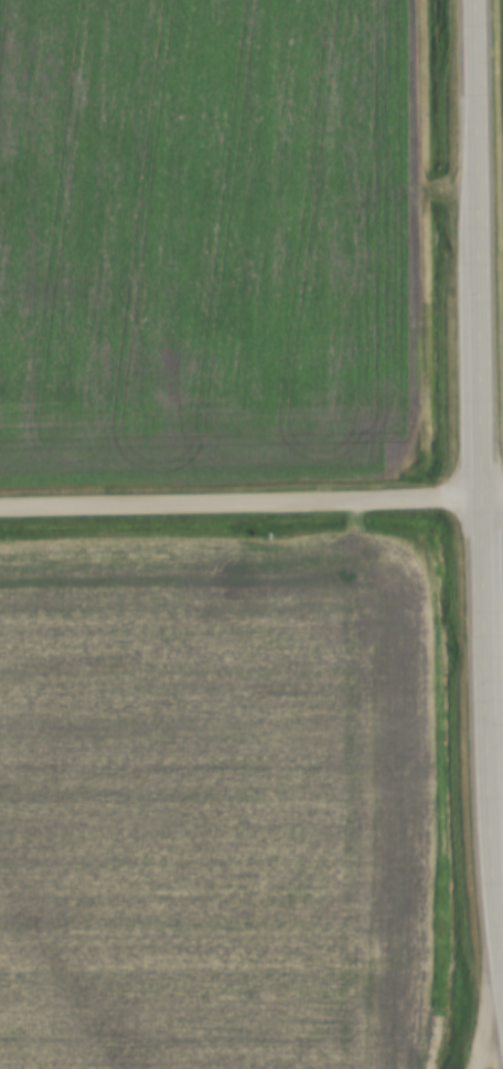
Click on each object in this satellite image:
crop: (209, 240)
road: (251, 499)
road: (479, 515)
crop: (215, 803)
road: (485, 1045)

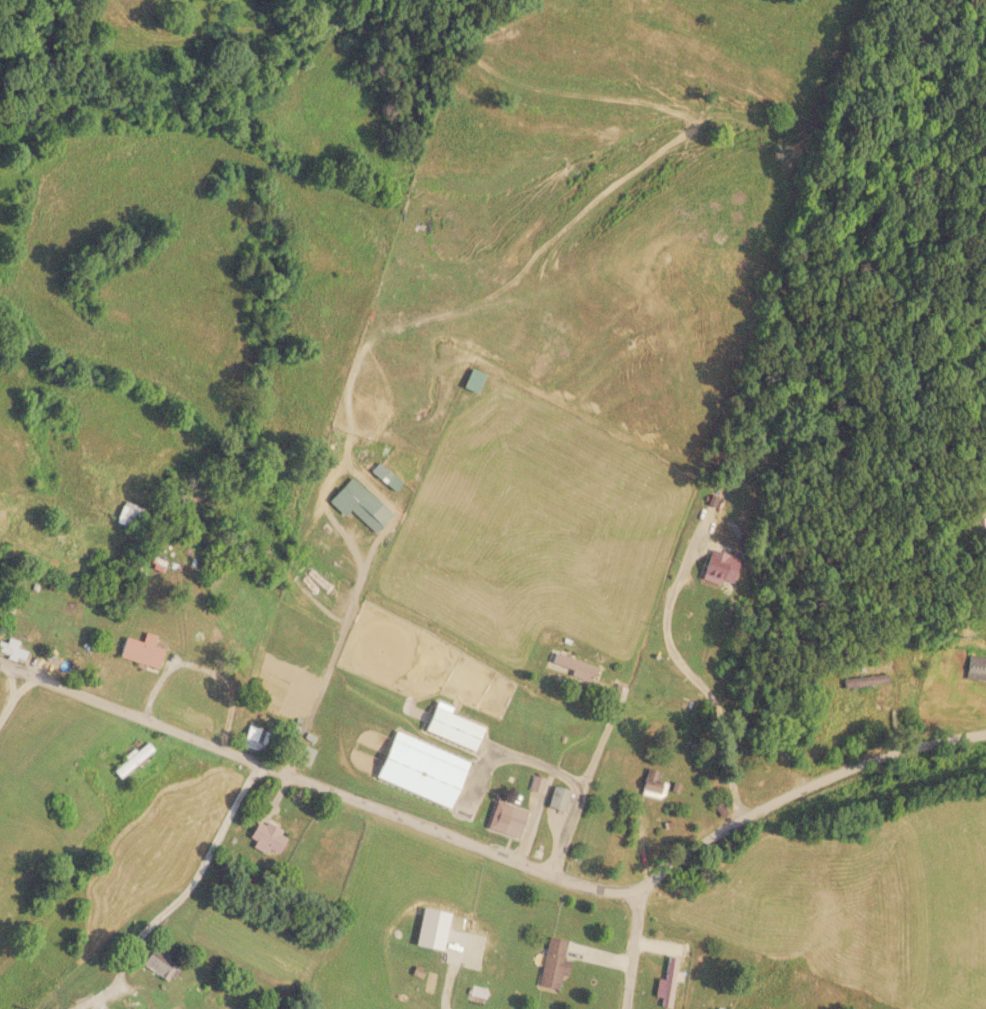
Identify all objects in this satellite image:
building: (381, 473)
building: (358, 504)
building: (718, 567)
building: (11, 651)
building: (140, 651)
building: (571, 666)
building: (976, 668)
building: (882, 689)
building: (452, 729)
building: (130, 760)
building: (420, 769)
road: (313, 782)
building: (652, 783)
road: (796, 787)
building: (558, 798)
building: (513, 821)
building: (265, 836)
road: (624, 948)
building: (157, 962)
building: (552, 963)
building: (667, 981)

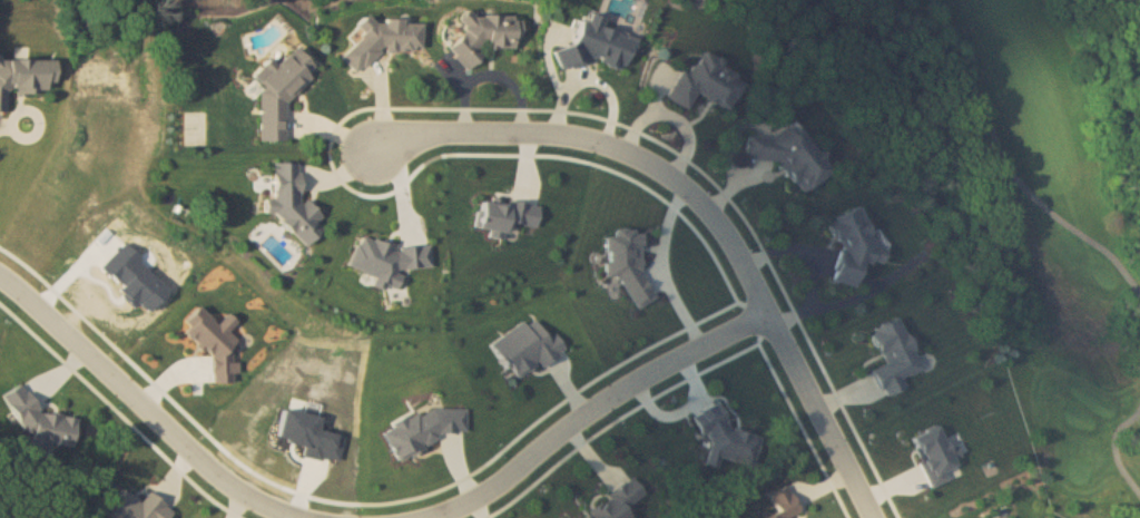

--- --- ---

■ WORK INSTRUCTION ■
Each entry above should be printed exactly, and any picture in it left out.

■ TASK OUTPUT ■
Click on each object in this satellite image:
crop: (209, 240)
road: (251, 499)
road: (479, 515)
crop: (215, 803)
road: (485, 1045)

Identify all objects in this satellite image:
building: (381, 473)
building: (358, 504)
building: (718, 567)
building: (11, 651)
building: (140, 651)
building: (571, 666)
building: (976, 668)
building: (882, 689)
building: (452, 729)
building: (130, 760)
building: (420, 769)
road: (313, 782)
building: (652, 783)
road: (796, 787)
building: (558, 798)
building: (513, 821)
building: (265, 836)
road: (624, 948)
building: (157, 962)
building: (552, 963)
building: (667, 981)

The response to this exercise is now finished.